What to do:
Without the pictures, give the entries below again exactly as written.

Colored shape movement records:
■ ■ ■ ■ ■
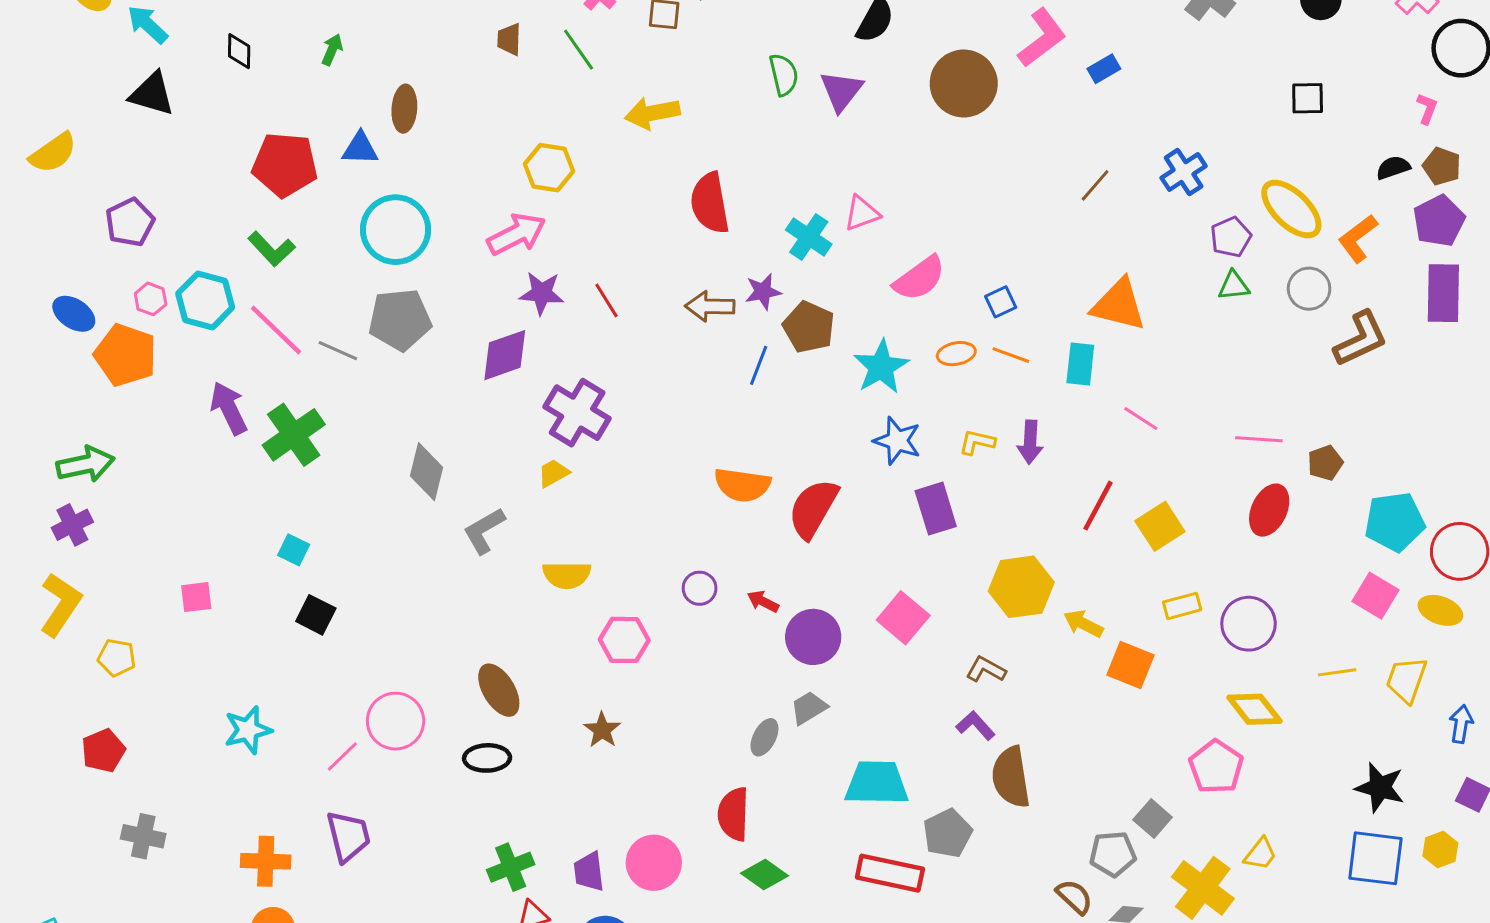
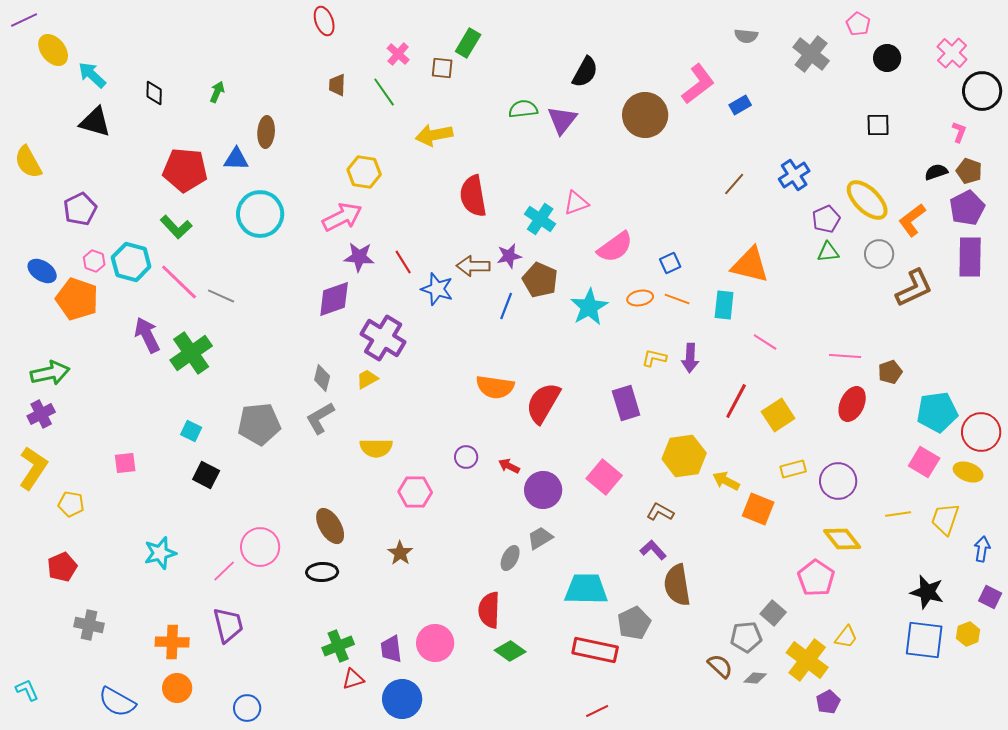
green semicircle: (784, 75) -> (523, 109), turned -84
yellow semicircle: (53, 153) -> (28, 162), turned 96
gray pentagon: (400, 320) -> (259, 424), moved
blue star: (897, 441) -> (437, 289), moved
gray diamond: (427, 472) -> (322, 378), moved, size x0.7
■ ■ ■ ■ ■
Solution to the problem:
green semicircle: (784, 75) -> (523, 109), turned -84
yellow semicircle: (53, 153) -> (28, 162), turned 96
gray pentagon: (400, 320) -> (259, 424), moved
blue star: (897, 441) -> (437, 289), moved
gray diamond: (427, 472) -> (322, 378), moved, size x0.7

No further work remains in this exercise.